- [Exercise aim]
Give the number of lines below that contain the string "pink", and no other text.

- [Provided information]
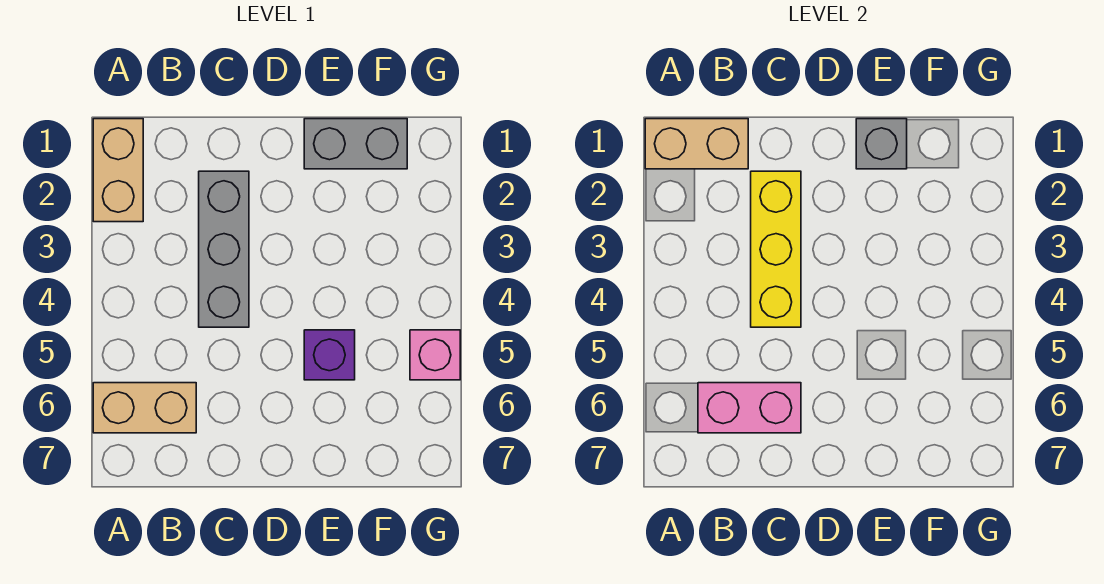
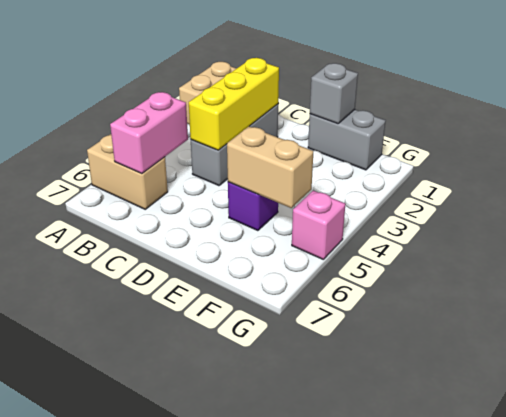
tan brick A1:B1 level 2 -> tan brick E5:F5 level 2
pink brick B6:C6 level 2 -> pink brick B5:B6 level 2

---

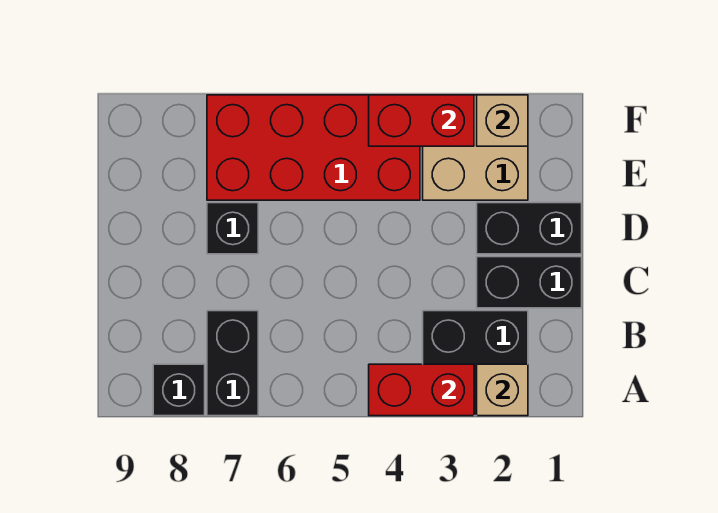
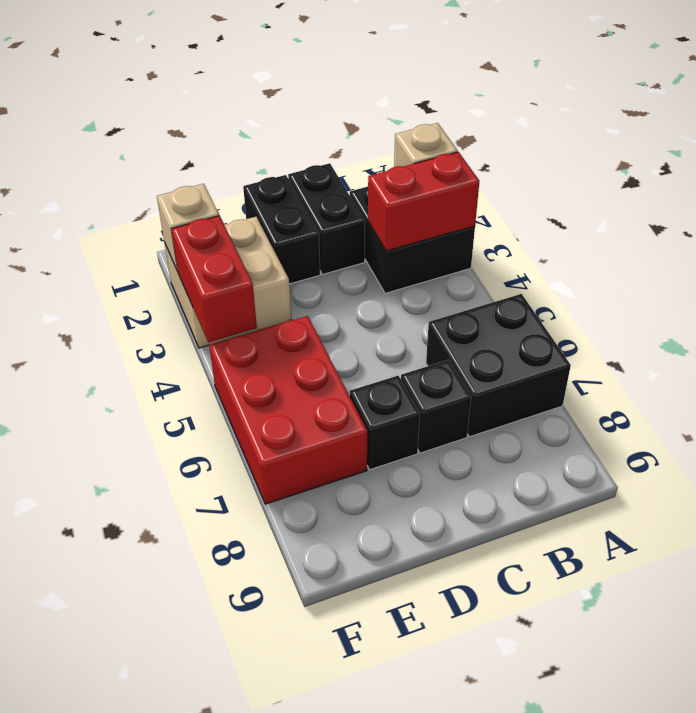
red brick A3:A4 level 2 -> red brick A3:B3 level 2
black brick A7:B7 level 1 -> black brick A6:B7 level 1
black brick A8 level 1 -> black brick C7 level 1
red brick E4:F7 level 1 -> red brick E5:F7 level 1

* * *

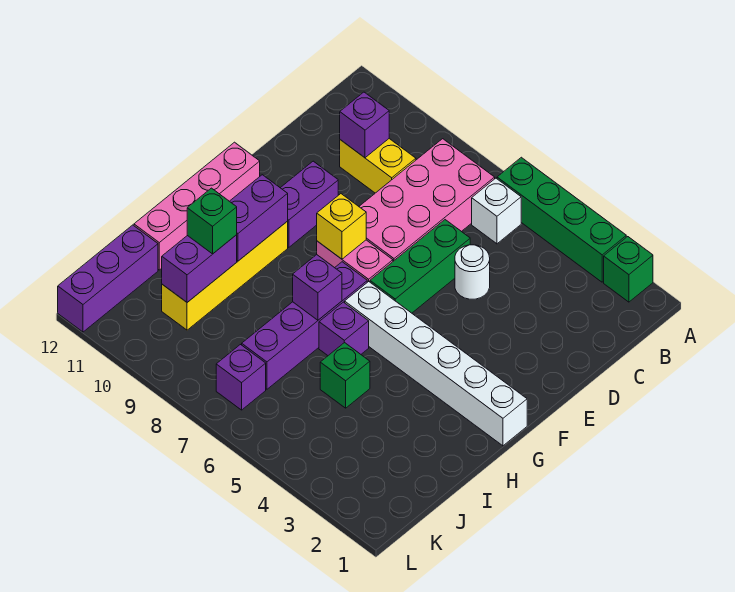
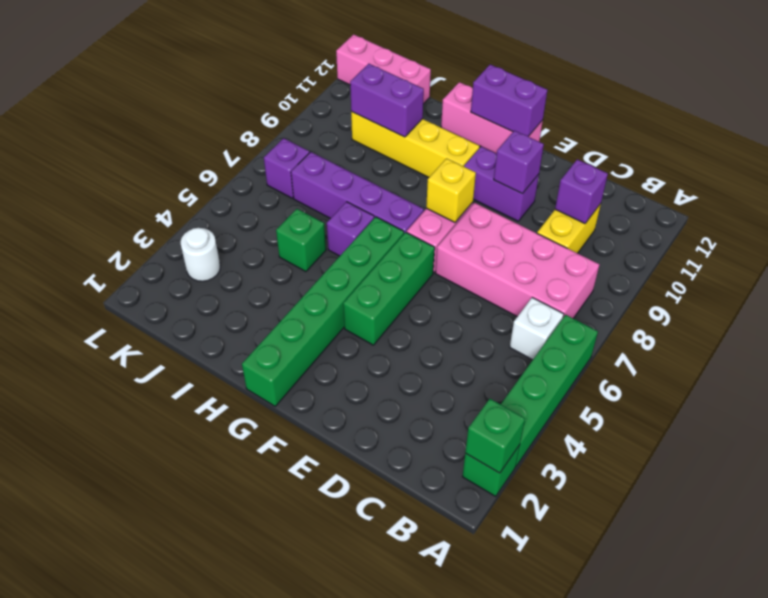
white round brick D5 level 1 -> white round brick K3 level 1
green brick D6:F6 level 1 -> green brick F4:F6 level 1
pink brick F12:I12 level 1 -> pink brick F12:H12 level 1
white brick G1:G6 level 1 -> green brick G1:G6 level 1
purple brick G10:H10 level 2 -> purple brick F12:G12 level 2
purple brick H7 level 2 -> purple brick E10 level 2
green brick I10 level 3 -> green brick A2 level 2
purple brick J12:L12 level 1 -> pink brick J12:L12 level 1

- [Result of this exercise]
3